Every line of the material must be restated exactly, though not its pictures.

________

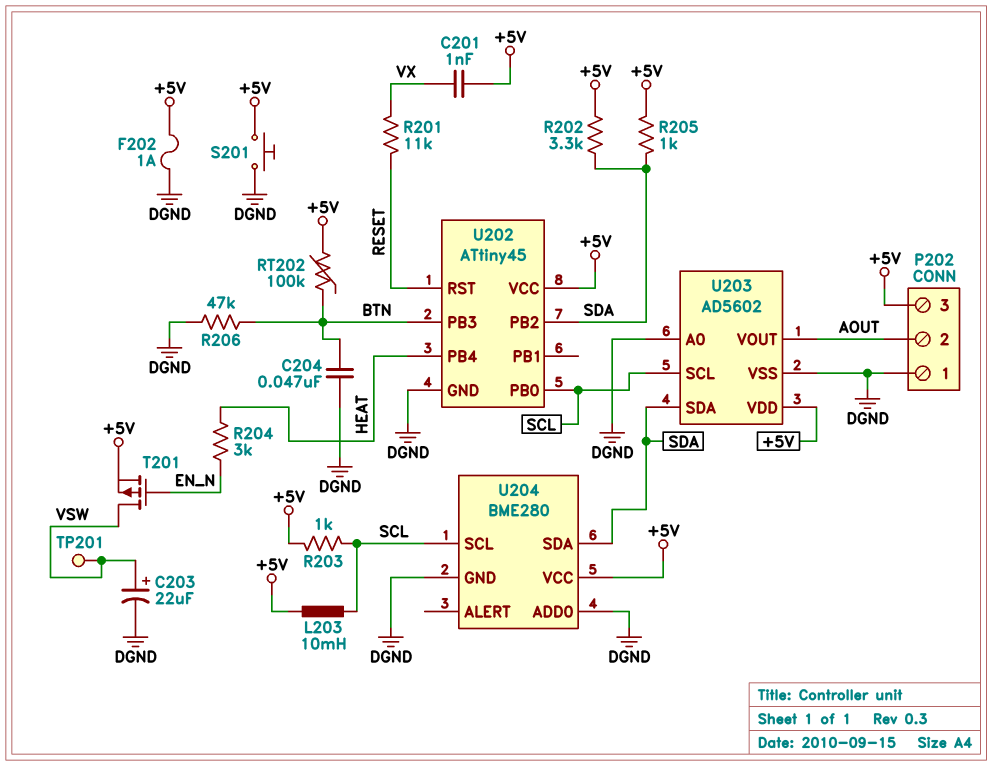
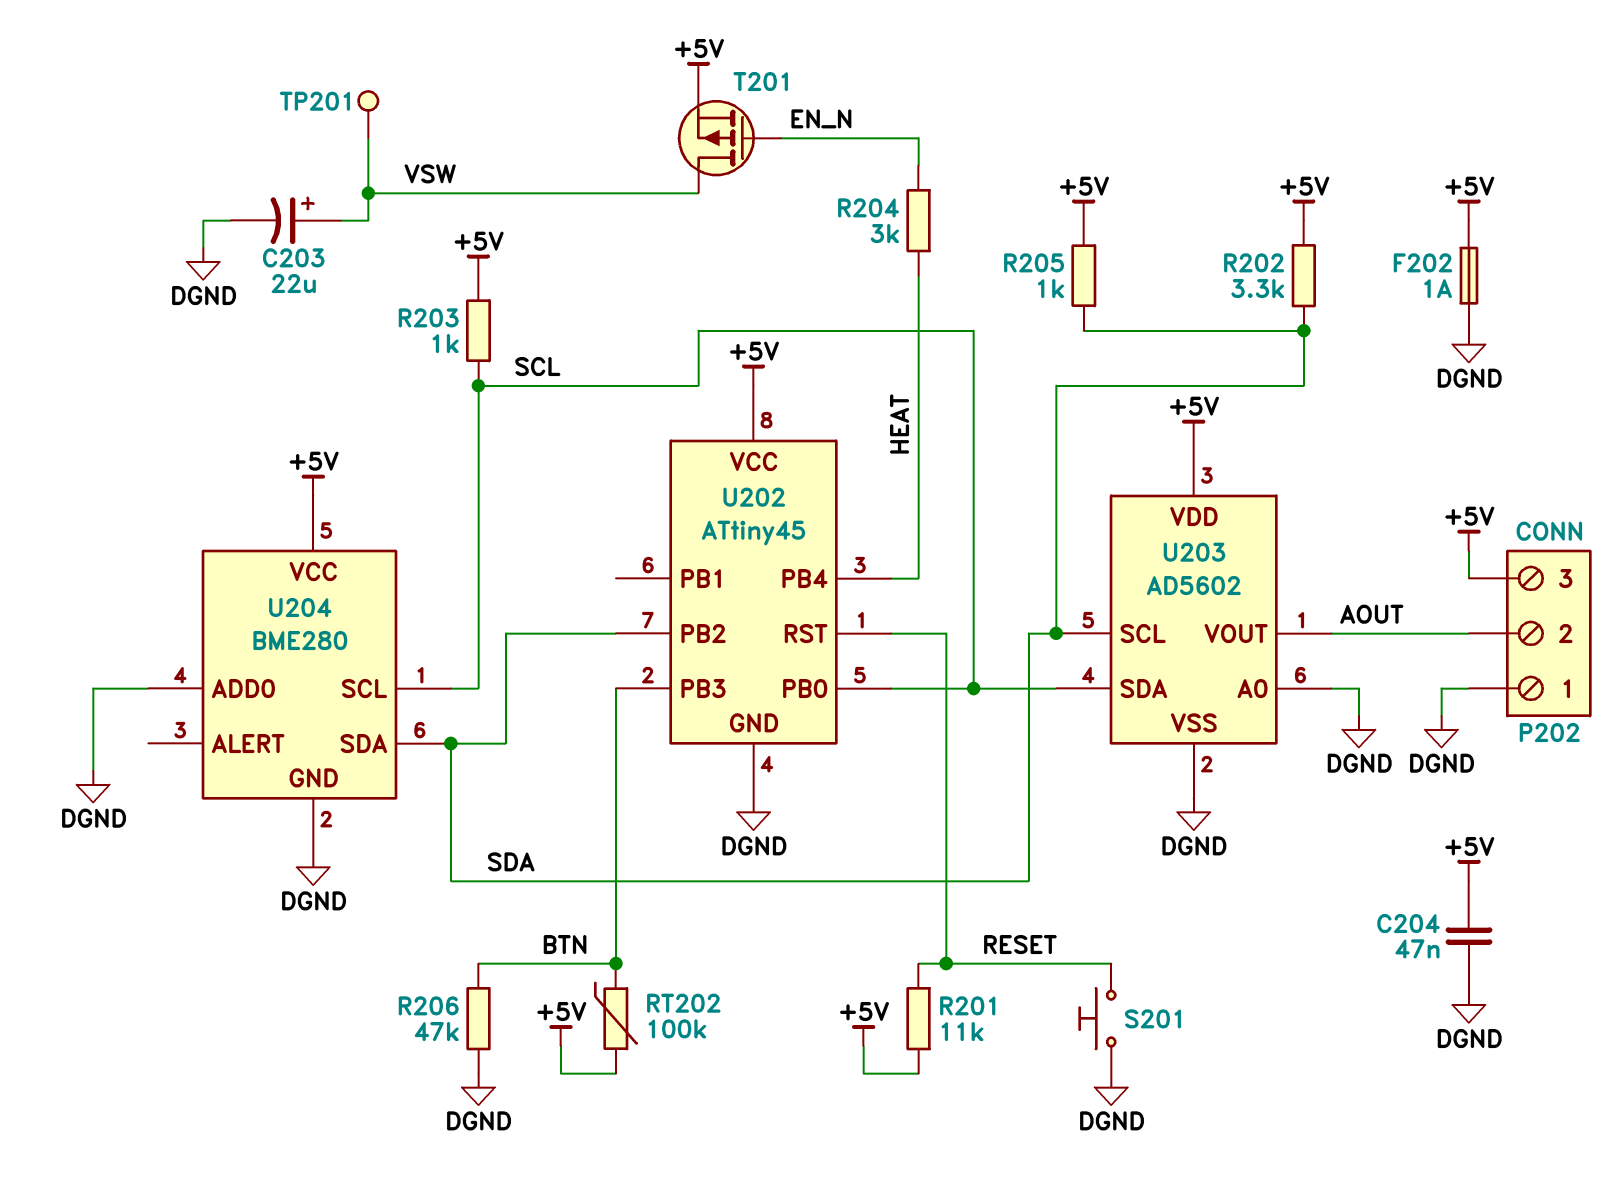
C201: 1nF (+5V, VX) -> none
C204: 47nF (BTN, DGND) -> 47nF (+5V, DGND)
L203: 10mH (+5V, SCL) -> none
R201: 11k (RESET, VX) -> 11k (+5V, RESET)
S201: button (+5V, DGND) -> button (DGND, RESET)
U203 pin SCL: SCL -> SDA
U203 pin SDA: SDA -> SCL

________

> EXERCISE ANSWER
C201: 1nF (+5V, VX) -> none
C204: 47nF (BTN, DGND) -> 47nF (+5V, DGND)
L203: 10mH (+5V, SCL) -> none
R201: 11k (RESET, VX) -> 11k (+5V, RESET)
S201: button (+5V, DGND) -> button (DGND, RESET)
U203 pin SCL: SCL -> SDA
U203 pin SDA: SDA -> SCL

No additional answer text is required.